• [TASK INSTRUCTIONS]: Please repeat exactly, and only, the lines from the one containing "LUX1 pin SDA: D12 -> D11" through the end of the records below, with no pictures.

Start of DATASET EXCERPTS

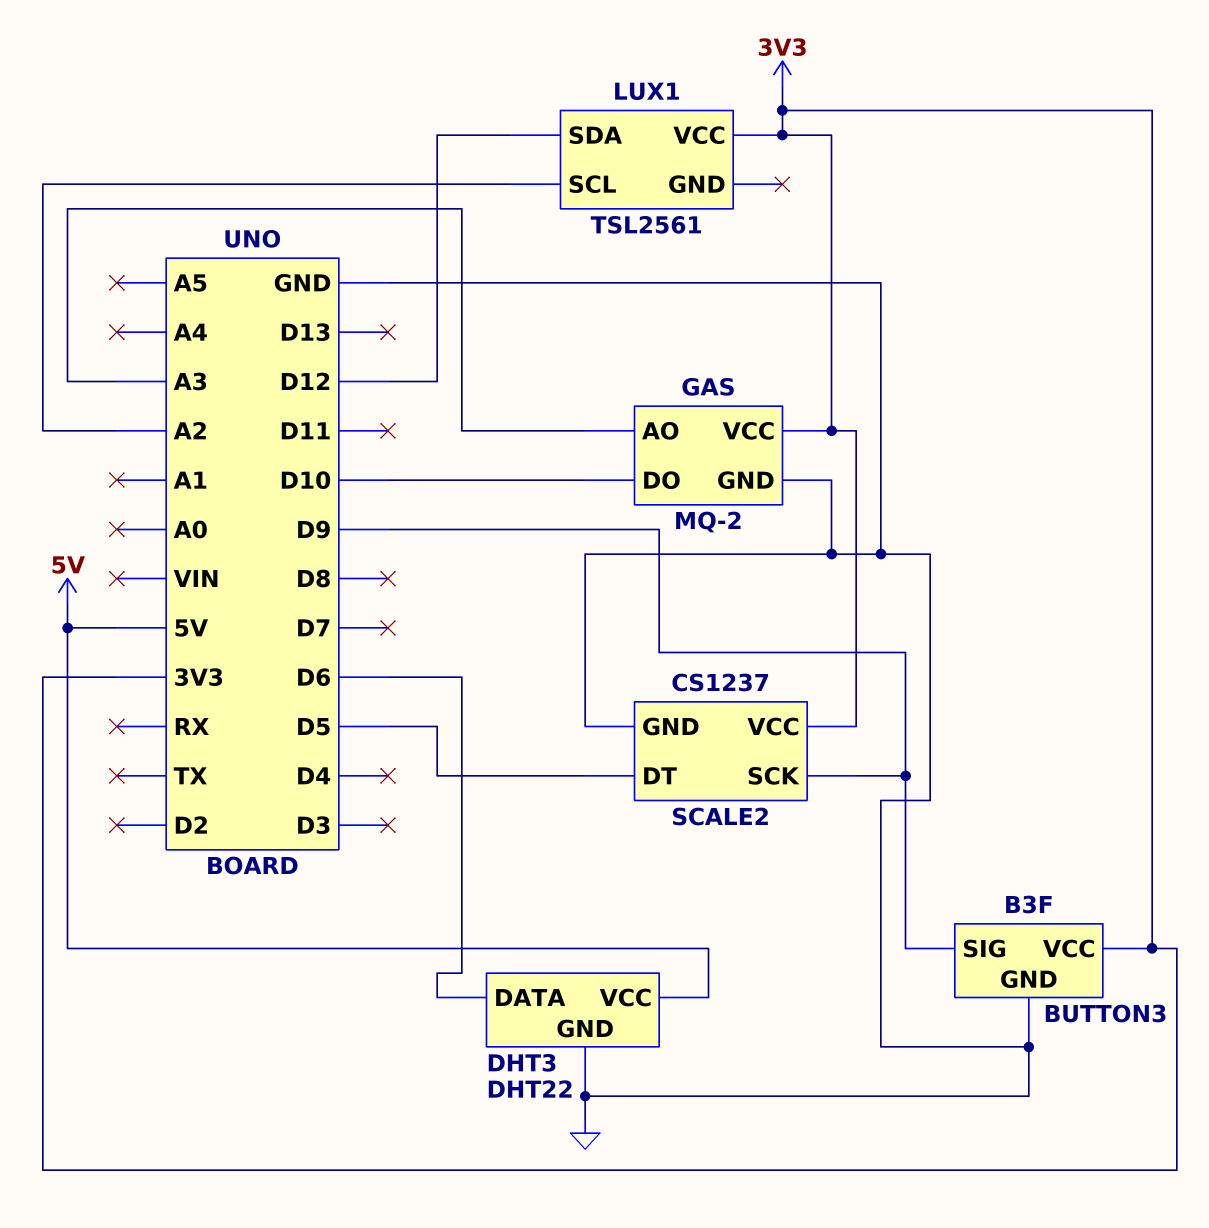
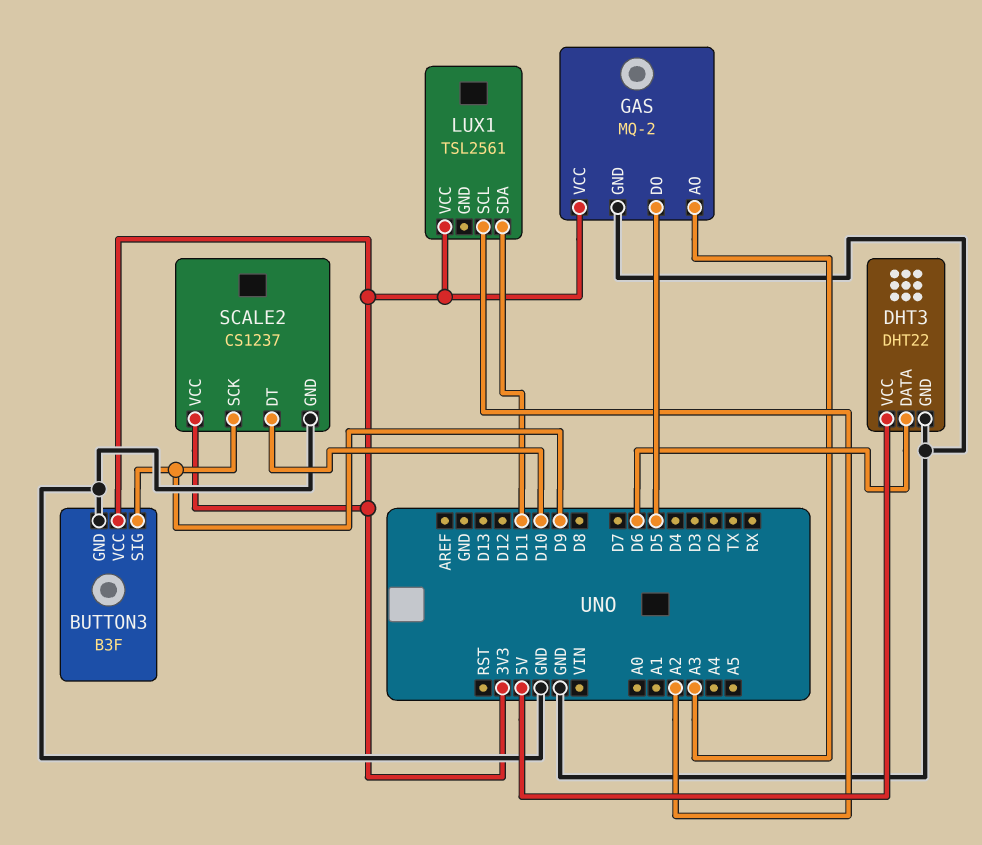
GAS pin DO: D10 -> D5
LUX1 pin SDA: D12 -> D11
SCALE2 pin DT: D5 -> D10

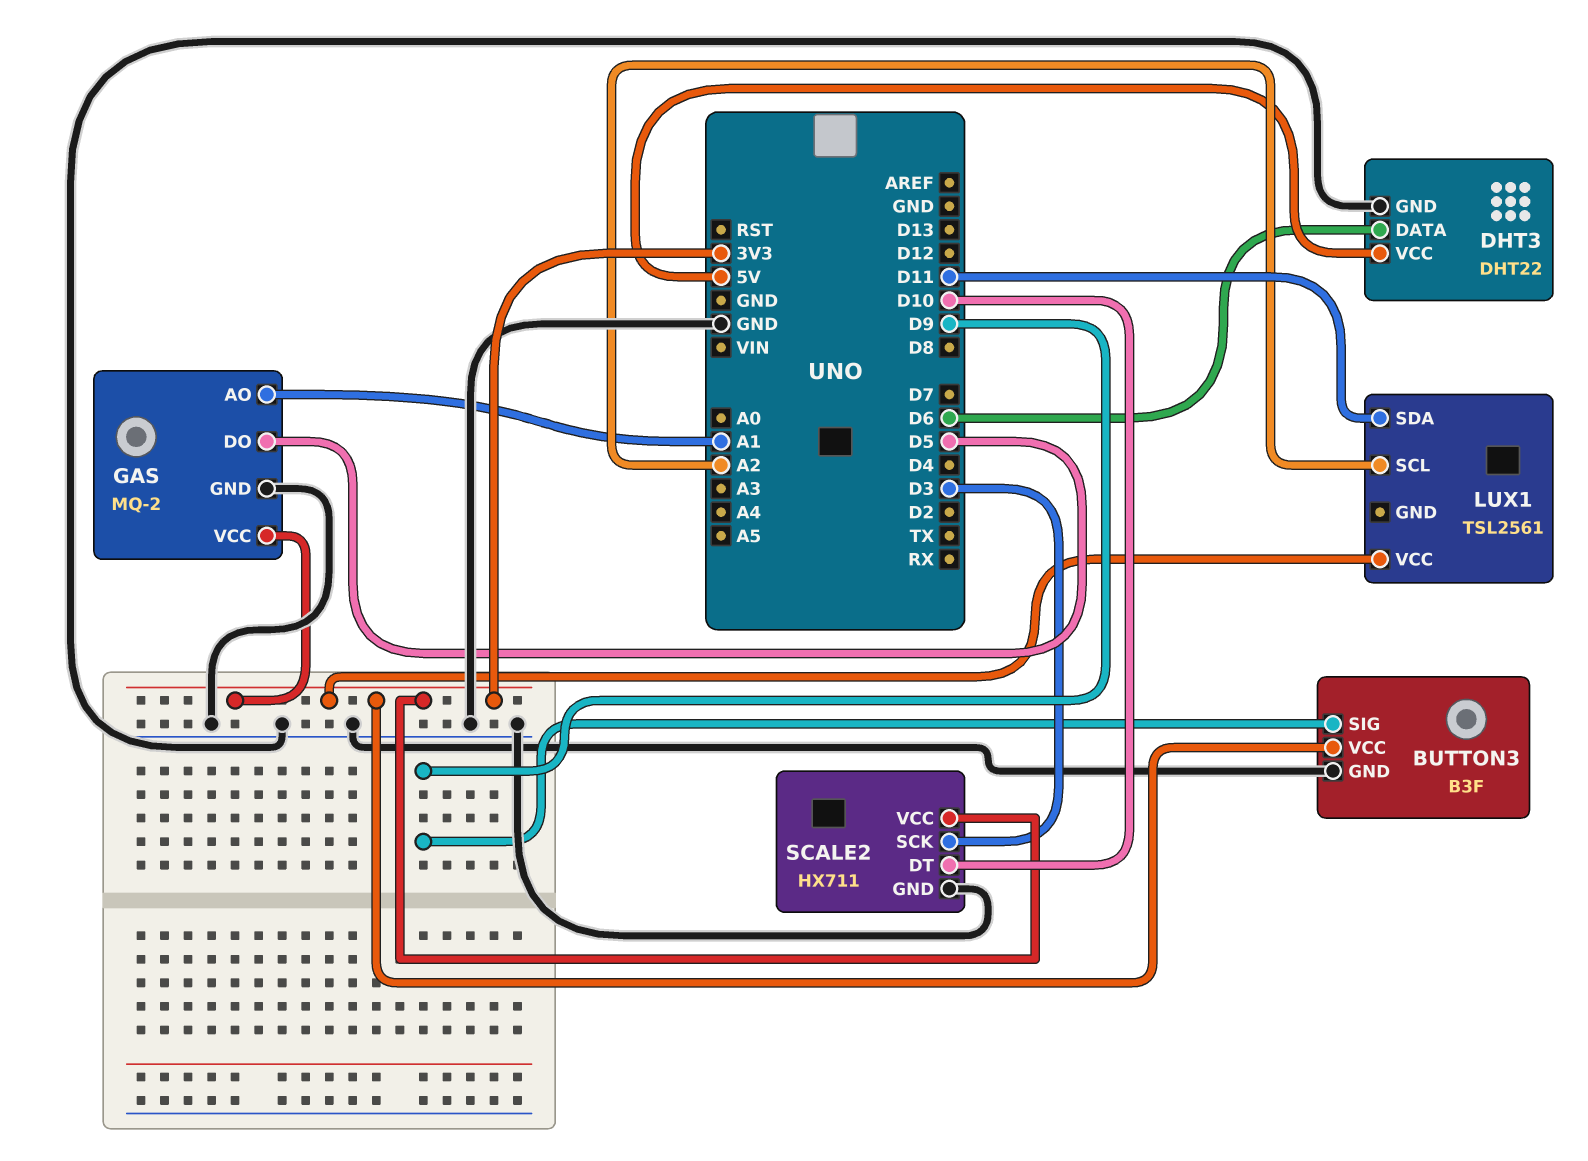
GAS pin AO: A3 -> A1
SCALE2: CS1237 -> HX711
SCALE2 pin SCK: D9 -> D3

End of DATASET EXCERPTS

• [WRITTEN ANSWER]:
LUX1 pin SDA: D12 -> D11
SCALE2 pin DT: D5 -> D10

GAS pin AO: A3 -> A1
SCALE2: CS1237 -> HX711
SCALE2 pin SCK: D9 -> D3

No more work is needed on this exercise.